PROBLEM REQUIREMENTS:
Let your answer be the line containing "(415, 555) = (655, 539): orange" and every line below it to the end of the records, copied exactly.

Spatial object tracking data
● ● ● ●

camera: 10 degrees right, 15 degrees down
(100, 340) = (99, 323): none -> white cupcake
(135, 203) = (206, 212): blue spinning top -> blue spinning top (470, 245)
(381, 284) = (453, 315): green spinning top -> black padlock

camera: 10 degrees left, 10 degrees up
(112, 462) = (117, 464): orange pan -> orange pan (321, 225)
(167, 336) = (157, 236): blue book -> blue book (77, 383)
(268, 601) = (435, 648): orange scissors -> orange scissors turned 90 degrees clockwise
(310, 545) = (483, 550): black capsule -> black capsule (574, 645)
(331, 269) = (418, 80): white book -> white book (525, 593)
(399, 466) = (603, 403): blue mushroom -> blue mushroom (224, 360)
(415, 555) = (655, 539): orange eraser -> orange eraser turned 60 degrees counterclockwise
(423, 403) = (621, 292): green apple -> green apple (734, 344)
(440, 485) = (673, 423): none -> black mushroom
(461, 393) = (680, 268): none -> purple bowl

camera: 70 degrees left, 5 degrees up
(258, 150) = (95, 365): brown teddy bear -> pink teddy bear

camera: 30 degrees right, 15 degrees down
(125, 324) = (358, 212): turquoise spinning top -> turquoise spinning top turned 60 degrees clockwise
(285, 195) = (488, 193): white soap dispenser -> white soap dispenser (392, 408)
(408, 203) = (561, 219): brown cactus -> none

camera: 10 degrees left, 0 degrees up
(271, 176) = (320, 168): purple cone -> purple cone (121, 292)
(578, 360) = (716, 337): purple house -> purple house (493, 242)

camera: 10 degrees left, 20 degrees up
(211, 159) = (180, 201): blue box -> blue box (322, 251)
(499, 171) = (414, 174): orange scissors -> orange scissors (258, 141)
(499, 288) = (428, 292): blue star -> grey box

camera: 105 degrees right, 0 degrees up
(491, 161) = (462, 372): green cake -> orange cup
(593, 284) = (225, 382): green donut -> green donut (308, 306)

● ● ● ●

ANSWER TO THIS PROBLEM:
(415, 555) = (655, 539): orange eraser -> orange eraser turned 60 degrees counterclockwise
(423, 403) = (621, 292): green apple -> green apple (734, 344)
(440, 485) = (673, 423): none -> black mushroom
(461, 393) = (680, 268): none -> purple bowl

camera: 70 degrees left, 5 degrees up
(258, 150) = (95, 365): brown teddy bear -> pink teddy bear

camera: 30 degrees right, 15 degrees down
(125, 324) = (358, 212): turquoise spinning top -> turquoise spinning top turned 60 degrees clockwise
(285, 195) = (488, 193): white soap dispenser -> white soap dispenser (392, 408)
(408, 203) = (561, 219): brown cactus -> none

camera: 10 degrees left, 0 degrees up
(271, 176) = (320, 168): purple cone -> purple cone (121, 292)
(578, 360) = (716, 337): purple house -> purple house (493, 242)

camera: 10 degrees left, 20 degrees up
(211, 159) = (180, 201): blue box -> blue box (322, 251)
(499, 171) = (414, 174): orange scissors -> orange scissors (258, 141)
(499, 288) = (428, 292): blue star -> grey box

camera: 105 degrees right, 0 degrees up
(491, 161) = (462, 372): green cake -> orange cup
(593, 284) = (225, 382): green donut -> green donut (308, 306)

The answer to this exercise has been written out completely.